───── Material to process
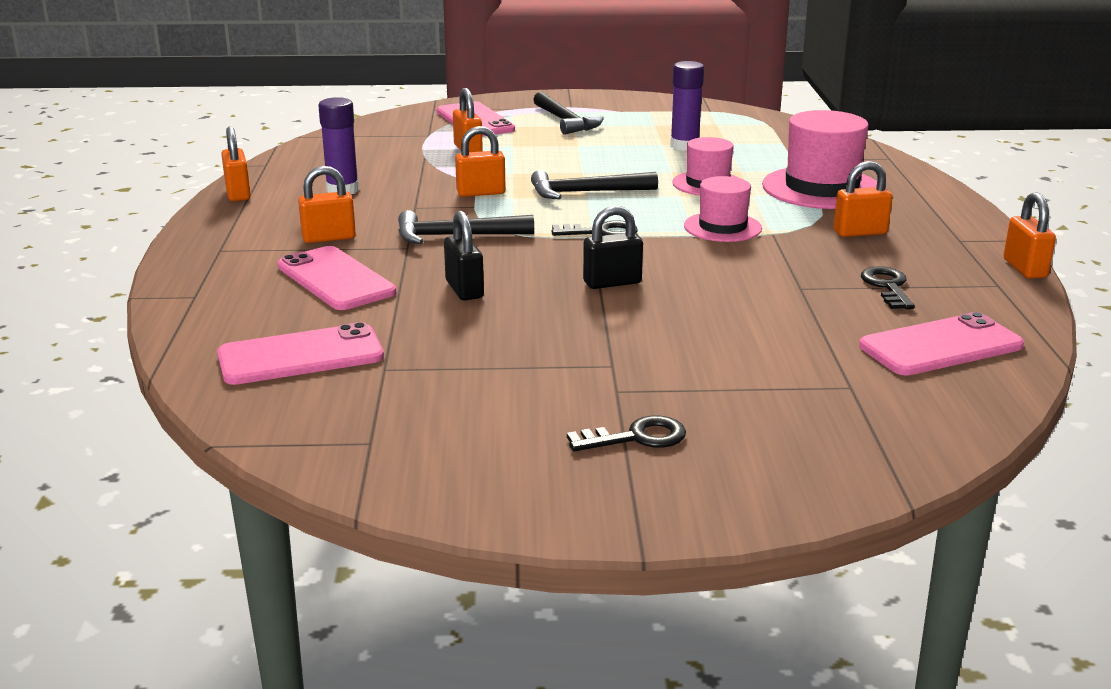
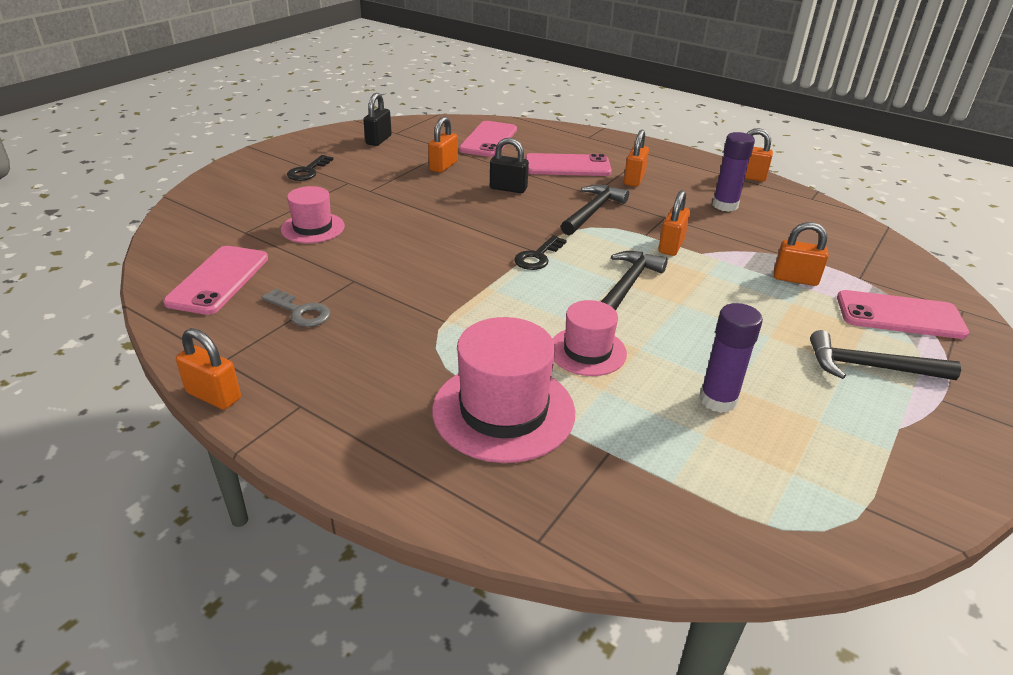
camera: 125 degrees right, 10 degrees up
(612, 282) = (456, 227): black padlock -> black padlock (378, 140)
(722, 227) = (485, 306): pink hat -> pink hat (313, 228)
(860, 232) = (389, 362): orange padlock -> orange padlock (443, 166)
(887, 287) = (300, 312): black key -> grey key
──────────
* **Task prompt**:
Output exactly the lines above, from the one holding "(612, 282) = (456, 227): black" through the end of the data, including the first and last.

* **Problem solution**:
(612, 282) = (456, 227): black padlock -> black padlock (378, 140)
(722, 227) = (485, 306): pink hat -> pink hat (313, 228)
(860, 232) = (389, 362): orange padlock -> orange padlock (443, 166)
(887, 287) = (300, 312): black key -> grey key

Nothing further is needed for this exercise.